About this task
Which lines run from the line with "telefon [biały] <380, 577, 480, 616>" through the line with "kapsułka [turkusowy] <504, 165, 535, 208>" in the entries below? Print them exactly, both ends included, and nothing more.

Start of Data for processing

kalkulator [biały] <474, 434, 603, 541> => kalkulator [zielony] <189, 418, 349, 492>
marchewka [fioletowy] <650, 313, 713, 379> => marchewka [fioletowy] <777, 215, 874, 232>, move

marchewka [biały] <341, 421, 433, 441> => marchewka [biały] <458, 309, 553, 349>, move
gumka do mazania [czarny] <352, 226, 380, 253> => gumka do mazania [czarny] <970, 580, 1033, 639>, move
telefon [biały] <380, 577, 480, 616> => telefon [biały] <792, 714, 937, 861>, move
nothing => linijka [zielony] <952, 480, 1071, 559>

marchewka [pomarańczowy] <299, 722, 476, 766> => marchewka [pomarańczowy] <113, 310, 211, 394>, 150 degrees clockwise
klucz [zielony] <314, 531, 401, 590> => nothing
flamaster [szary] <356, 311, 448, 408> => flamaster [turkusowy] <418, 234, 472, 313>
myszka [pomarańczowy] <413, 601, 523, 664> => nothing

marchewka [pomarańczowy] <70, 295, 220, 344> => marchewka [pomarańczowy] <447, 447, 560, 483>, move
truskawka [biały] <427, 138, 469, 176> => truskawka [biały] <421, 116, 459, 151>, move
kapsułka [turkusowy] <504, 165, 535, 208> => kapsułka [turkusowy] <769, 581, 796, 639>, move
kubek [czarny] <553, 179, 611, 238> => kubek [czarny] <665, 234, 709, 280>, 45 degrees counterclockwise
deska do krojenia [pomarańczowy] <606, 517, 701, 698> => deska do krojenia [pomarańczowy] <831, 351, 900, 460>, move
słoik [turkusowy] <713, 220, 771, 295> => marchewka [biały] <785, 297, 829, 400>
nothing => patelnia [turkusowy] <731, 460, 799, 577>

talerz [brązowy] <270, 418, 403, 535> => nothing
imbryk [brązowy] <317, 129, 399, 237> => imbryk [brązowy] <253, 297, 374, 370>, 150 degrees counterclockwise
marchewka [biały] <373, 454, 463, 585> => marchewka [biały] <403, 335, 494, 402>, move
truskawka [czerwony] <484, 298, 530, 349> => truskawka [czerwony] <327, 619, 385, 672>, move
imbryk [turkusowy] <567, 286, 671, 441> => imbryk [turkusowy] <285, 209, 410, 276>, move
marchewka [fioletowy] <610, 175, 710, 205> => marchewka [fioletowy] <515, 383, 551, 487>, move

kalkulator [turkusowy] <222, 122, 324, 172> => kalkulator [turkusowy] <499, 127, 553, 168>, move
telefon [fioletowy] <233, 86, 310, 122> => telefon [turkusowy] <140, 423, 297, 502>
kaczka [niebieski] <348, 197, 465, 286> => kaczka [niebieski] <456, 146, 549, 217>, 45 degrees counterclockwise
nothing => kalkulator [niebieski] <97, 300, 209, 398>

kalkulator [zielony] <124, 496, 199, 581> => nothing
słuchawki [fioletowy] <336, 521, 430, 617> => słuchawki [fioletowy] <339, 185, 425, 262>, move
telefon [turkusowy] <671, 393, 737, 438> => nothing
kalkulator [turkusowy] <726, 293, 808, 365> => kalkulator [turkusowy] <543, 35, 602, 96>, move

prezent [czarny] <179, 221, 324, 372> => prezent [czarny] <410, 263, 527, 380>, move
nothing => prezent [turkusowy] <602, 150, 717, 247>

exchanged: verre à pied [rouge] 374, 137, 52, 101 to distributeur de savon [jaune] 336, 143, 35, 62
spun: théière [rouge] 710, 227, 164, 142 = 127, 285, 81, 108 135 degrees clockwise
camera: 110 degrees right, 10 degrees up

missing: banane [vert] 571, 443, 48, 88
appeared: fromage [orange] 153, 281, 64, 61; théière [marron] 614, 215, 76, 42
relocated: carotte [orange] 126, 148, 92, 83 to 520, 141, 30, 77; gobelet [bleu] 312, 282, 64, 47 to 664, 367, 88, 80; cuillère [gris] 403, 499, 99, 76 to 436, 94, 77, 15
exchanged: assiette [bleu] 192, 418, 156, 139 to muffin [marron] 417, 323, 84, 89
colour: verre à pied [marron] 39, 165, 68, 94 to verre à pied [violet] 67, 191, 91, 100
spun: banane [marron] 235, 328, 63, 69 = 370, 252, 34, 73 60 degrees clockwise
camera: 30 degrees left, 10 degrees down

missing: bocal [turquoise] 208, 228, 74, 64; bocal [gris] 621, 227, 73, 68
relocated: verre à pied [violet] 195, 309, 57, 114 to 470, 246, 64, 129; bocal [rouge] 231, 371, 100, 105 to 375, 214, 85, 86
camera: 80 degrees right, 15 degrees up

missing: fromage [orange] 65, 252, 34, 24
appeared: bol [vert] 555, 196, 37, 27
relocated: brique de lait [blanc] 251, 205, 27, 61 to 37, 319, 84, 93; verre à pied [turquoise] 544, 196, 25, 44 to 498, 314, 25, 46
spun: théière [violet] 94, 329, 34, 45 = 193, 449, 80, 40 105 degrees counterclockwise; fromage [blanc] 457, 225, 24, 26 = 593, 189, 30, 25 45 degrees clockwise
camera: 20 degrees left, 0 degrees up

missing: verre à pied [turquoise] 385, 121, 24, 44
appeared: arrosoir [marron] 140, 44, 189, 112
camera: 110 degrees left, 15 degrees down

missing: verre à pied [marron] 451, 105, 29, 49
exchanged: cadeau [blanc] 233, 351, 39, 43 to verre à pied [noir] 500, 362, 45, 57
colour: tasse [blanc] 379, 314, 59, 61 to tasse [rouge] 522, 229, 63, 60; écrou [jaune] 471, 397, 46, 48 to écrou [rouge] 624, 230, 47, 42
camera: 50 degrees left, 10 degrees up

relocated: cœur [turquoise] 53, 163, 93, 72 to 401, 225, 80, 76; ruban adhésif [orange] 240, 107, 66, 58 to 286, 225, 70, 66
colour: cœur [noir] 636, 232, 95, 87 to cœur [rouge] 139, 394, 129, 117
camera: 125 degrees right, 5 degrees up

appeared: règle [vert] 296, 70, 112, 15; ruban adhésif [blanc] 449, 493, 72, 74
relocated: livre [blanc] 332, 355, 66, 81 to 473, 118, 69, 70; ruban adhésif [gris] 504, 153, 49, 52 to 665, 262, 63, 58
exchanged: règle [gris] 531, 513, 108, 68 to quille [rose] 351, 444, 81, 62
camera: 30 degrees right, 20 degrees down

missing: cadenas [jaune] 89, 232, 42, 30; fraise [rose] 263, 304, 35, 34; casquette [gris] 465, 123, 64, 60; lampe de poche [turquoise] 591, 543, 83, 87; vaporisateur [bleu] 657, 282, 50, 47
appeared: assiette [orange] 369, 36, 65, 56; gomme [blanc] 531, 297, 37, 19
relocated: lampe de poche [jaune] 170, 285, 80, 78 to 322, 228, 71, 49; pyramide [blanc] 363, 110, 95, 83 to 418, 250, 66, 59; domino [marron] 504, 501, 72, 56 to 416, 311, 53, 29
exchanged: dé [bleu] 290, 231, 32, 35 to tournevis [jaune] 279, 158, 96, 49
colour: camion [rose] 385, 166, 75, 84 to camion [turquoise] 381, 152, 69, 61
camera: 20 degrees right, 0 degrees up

End of Data for processing

Response to the exercise
telefon [biały] <380, 577, 480, 616> => telefon [biały] <792, 714, 937, 861>, move
nothing => linijka [zielony] <952, 480, 1071, 559>

marchewka [pomarańczowy] <299, 722, 476, 766> => marchewka [pomarańczowy] <113, 310, 211, 394>, 150 degrees clockwise
klucz [zielony] <314, 531, 401, 590> => nothing
flamaster [szary] <356, 311, 448, 408> => flamaster [turkusowy] <418, 234, 472, 313>
myszka [pomarańczowy] <413, 601, 523, 664> => nothing

marchewka [pomarańczowy] <70, 295, 220, 344> => marchewka [pomarańczowy] <447, 447, 560, 483>, move
truskawka [biały] <427, 138, 469, 176> => truskawka [biały] <421, 116, 459, 151>, move
kapsułka [turkusowy] <504, 165, 535, 208> => kapsułka [turkusowy] <769, 581, 796, 639>, move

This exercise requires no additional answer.